* **Work to be completed**:
Keyword search on "nothing": report each line of the records that contains it.

********************

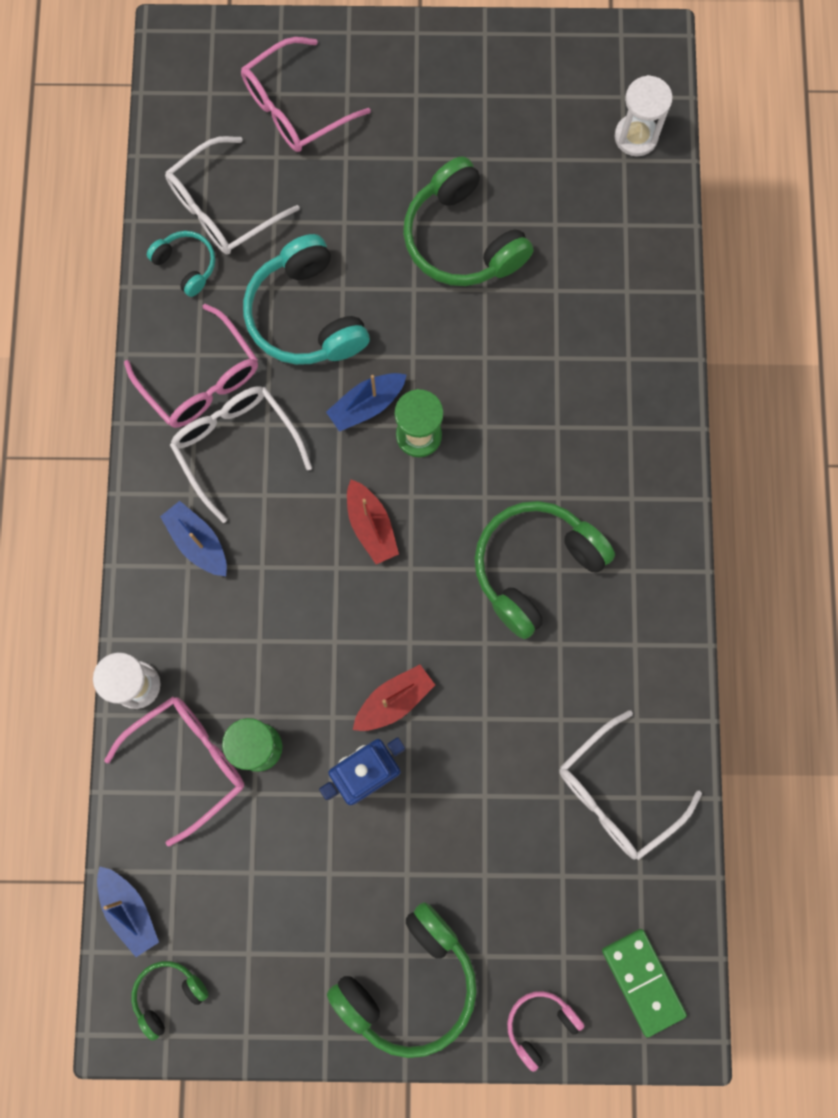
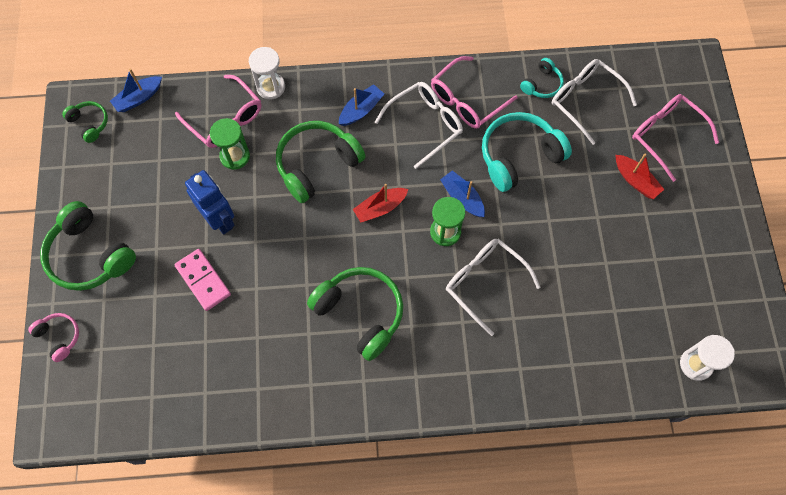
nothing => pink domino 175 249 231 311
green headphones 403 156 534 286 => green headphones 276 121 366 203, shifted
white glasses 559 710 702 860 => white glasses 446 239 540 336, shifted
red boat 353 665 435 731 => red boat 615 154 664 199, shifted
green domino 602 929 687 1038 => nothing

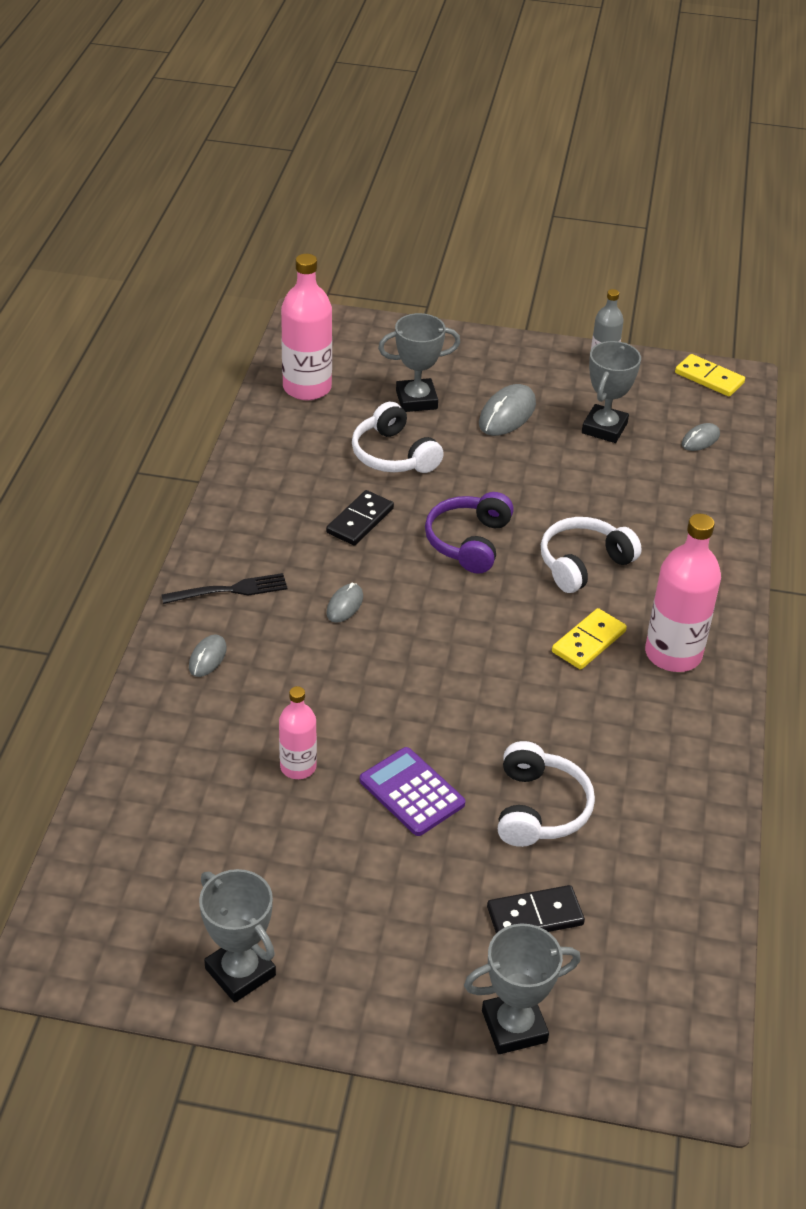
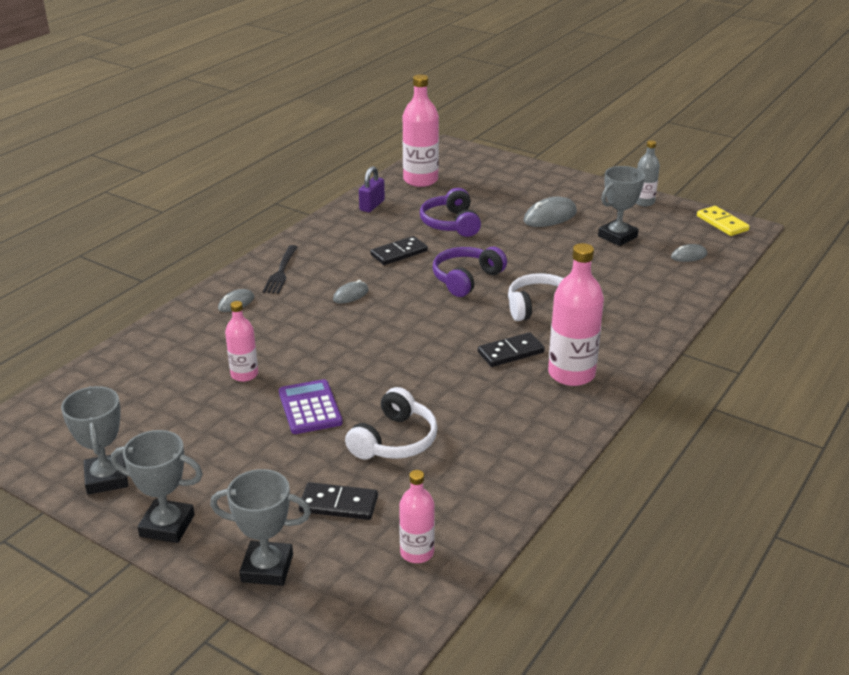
grey trophy 378 313 460 412 => grey trophy 111 430 203 543, shifted
black fork 161 573 288 604 => black fork 263 245 297 294, 90 degrees clockwise
nothing => purple padlock 359 166 385 212
nothing => pink bottle 399 470 435 563
white headphones 352 402 444 473 => purple headphones 420 188 481 237
yellow domino 552 608 627 670 => black domino 478 332 545 367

********************

* **Exercise solution**:
nothing => pink domino 175 249 231 311
green domino 602 929 687 1038 => nothing
nothing => purple padlock 359 166 385 212
nothing => pink bottle 399 470 435 563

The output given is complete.